Exercise prompt:
Beginning at the line with "C3: 22nF (+5V, AGND) -> 22nF (+5V, N_8)", output each line to the end of the listing below exactly, please.

Input for this task:

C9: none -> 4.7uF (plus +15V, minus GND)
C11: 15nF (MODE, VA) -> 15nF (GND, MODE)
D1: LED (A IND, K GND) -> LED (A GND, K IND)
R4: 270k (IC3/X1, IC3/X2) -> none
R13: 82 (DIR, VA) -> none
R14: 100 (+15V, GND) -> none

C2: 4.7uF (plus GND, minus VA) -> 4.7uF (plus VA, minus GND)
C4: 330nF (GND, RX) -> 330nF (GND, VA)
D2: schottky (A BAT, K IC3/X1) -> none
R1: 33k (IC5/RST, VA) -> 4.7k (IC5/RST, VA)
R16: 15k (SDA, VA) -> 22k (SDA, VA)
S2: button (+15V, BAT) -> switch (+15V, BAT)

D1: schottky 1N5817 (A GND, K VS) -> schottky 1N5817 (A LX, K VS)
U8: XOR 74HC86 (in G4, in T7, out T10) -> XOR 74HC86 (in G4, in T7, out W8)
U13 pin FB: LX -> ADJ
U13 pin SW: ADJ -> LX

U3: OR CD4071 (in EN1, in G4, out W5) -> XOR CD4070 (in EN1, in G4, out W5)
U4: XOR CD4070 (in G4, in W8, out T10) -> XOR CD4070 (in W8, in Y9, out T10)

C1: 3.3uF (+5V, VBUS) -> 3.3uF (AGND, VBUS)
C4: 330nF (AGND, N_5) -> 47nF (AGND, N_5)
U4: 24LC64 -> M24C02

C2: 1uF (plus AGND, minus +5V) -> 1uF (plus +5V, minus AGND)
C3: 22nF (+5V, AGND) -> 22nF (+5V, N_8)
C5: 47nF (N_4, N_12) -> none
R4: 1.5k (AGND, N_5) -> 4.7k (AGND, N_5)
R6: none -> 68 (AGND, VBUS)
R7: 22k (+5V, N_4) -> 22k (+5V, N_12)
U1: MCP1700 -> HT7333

Expected output:
C3: 22nF (+5V, AGND) -> 22nF (+5V, N_8)
C5: 47nF (N_4, N_12) -> none
R4: 1.5k (AGND, N_5) -> 4.7k (AGND, N_5)
R6: none -> 68 (AGND, VBUS)
R7: 22k (+5V, N_4) -> 22k (+5V, N_12)
U1: MCP1700 -> HT7333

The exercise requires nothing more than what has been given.